---------- SUPPLIED DATA ----------

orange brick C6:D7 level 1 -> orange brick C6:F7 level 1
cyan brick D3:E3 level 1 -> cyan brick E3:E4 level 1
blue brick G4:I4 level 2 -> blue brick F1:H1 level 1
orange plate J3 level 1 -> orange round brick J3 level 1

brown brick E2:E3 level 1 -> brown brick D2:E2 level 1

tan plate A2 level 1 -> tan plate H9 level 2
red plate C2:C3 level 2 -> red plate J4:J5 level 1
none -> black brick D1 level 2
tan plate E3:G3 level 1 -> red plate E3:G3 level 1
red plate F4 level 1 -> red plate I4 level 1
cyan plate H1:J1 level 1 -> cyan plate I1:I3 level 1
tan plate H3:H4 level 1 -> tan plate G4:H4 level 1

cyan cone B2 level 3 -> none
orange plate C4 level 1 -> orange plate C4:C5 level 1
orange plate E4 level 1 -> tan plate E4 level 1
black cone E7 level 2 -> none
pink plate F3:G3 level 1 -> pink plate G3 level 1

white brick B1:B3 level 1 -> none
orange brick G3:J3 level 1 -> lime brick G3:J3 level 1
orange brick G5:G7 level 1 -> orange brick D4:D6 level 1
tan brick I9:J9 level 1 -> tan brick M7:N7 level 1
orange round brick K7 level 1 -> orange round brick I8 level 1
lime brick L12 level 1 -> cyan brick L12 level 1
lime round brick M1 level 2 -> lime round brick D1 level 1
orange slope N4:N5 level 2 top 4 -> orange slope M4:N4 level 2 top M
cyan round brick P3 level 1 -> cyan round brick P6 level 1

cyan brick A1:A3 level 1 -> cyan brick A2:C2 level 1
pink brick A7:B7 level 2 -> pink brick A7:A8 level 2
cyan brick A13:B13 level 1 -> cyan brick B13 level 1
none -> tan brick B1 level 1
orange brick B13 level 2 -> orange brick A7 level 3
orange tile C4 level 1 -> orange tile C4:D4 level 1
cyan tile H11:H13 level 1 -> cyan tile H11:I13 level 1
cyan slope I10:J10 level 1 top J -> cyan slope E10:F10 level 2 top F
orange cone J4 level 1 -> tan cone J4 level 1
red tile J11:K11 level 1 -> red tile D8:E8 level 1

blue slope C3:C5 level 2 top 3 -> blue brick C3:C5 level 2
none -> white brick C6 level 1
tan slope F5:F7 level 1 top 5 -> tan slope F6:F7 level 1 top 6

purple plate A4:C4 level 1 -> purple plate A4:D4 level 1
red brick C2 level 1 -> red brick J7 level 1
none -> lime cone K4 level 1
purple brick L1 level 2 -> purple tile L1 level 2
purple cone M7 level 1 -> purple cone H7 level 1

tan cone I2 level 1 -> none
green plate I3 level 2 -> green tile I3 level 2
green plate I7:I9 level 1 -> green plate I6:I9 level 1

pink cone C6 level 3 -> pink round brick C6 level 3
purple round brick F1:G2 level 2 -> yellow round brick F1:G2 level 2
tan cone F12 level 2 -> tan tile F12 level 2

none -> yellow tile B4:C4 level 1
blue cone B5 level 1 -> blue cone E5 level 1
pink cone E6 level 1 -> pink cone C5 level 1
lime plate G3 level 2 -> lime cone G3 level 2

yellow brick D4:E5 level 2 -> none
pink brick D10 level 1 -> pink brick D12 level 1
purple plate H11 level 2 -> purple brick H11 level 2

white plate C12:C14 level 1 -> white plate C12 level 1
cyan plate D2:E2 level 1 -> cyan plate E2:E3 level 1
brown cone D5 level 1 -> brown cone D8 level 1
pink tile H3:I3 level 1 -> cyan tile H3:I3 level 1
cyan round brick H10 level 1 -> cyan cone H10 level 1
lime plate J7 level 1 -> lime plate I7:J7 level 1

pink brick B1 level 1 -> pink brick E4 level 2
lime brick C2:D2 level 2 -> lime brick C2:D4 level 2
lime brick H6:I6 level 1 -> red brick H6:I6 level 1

----------

[AIM OF THE TASK]
Which lines in the records above include the word "green"? Copy them out.

[REPLY TO THE TASK]
green plate I3 level 2 -> green tile I3 level 2
green plate I7:I9 level 1 -> green plate I6:I9 level 1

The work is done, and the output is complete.